Could you copy every one of the entries below line for line, with no changes?
▼
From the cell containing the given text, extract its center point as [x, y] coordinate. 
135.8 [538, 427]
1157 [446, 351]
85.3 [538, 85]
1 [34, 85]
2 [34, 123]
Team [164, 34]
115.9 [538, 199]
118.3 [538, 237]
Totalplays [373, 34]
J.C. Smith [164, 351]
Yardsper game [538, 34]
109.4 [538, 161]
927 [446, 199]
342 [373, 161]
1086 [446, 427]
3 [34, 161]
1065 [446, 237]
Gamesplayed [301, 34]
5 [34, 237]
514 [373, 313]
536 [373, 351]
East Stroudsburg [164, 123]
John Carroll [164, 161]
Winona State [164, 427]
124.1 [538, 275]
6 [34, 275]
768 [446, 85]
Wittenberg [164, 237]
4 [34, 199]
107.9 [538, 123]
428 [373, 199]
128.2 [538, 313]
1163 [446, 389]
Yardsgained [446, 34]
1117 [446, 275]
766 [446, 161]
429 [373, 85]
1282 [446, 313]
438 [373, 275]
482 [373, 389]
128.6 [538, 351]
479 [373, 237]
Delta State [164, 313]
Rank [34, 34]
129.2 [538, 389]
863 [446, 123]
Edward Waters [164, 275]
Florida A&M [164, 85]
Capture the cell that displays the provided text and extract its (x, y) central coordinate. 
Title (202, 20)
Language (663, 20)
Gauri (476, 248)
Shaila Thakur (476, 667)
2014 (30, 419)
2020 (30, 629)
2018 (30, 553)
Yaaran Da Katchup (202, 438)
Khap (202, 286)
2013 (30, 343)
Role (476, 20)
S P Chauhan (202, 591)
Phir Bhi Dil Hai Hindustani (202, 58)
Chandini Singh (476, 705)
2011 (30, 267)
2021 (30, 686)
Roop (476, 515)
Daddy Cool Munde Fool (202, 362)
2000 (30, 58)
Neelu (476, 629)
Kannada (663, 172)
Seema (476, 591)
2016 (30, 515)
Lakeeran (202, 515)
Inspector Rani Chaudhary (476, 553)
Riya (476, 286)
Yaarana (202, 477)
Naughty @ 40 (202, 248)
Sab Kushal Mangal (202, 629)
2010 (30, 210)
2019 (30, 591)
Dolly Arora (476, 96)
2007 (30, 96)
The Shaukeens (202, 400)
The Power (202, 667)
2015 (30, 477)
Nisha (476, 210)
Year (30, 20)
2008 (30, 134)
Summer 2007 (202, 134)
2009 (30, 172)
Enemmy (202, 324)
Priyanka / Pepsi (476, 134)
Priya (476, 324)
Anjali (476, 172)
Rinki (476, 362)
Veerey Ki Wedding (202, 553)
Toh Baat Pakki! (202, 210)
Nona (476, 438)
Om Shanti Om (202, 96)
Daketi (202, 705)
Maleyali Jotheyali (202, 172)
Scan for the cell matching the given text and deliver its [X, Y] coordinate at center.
▲
Response to this task:
From the cell containing the given text, extract its center point as [x, y] coordinate. 
135.8 [538, 427]
1157 [446, 351]
85.3 [538, 85]
1 [34, 85]
2 [34, 123]
Team [164, 34]
115.9 [538, 199]
118.3 [538, 237]
Totalplays [373, 34]
J.C. Smith [164, 351]
Yardsper game [538, 34]
109.4 [538, 161]
927 [446, 199]
342 [373, 161]
1086 [446, 427]
3 [34, 161]
1065 [446, 237]
Gamesplayed [301, 34]
5 [34, 237]
514 [373, 313]
536 [373, 351]
East Stroudsburg [164, 123]
John Carroll [164, 161]
Winona State [164, 427]
124.1 [538, 275]
6 [34, 275]
768 [446, 85]
Wittenberg [164, 237]
4 [34, 199]
107.9 [538, 123]
428 [373, 199]
128.2 [538, 313]
1163 [446, 389]
Yardsgained [446, 34]
1117 [446, 275]
766 [446, 161]
429 [373, 85]
1282 [446, 313]
438 [373, 275]
482 [373, 389]
128.6 [538, 351]
479 [373, 237]
Delta State [164, 313]
Rank [34, 34]
129.2 [538, 389]
863 [446, 123]
Edward Waters [164, 275]
Florida A&M [164, 85]
Capture the cell that displays the provided text and extract its (x, y) central coordinate. 
Title (202, 20)
Language (663, 20)
Gauri (476, 248)
Shaila Thakur (476, 667)
2014 (30, 419)
2020 (30, 629)
2018 (30, 553)
Yaaran Da Katchup (202, 438)
Khap (202, 286)
2013 (30, 343)
Role (476, 20)
S P Chauhan (202, 591)
Phir Bhi Dil Hai Hindustani (202, 58)
Chandini Singh (476, 705)
2011 (30, 267)
2021 (30, 686)
Roop (476, 515)
Daddy Cool Munde Fool (202, 362)
2000 (30, 58)
Neelu (476, 629)
Kannada (663, 172)
Seema (476, 591)
2016 (30, 515)
Lakeeran (202, 515)
Inspector Rani Chaudhary (476, 553)
Riya (476, 286)
Yaarana (202, 477)
Naughty @ 40 (202, 248)
Sab Kushal Mangal (202, 629)
2010 (30, 210)
2019 (30, 591)
Dolly Arora (476, 96)
2007 (30, 96)
The Shaukeens (202, 400)
The Power (202, 667)
2015 (30, 477)
Nisha (476, 210)
Year (30, 20)
2008 (30, 134)
Summer 2007 (202, 134)
2009 (30, 172)
Enemmy (202, 324)
Priyanka / Pepsi (476, 134)
Priya (476, 324)
Anjali (476, 172)
Rinki (476, 362)
Veerey Ki Wedding (202, 553)
Toh Baat Pakki! (202, 210)
Nona (476, 438)
Om Shanti Om (202, 96)
Daketi (202, 705)
Maleyali Jotheyali (202, 172)
Scan for the cell matching the given text and deliver its [X, Y] coordinate at center.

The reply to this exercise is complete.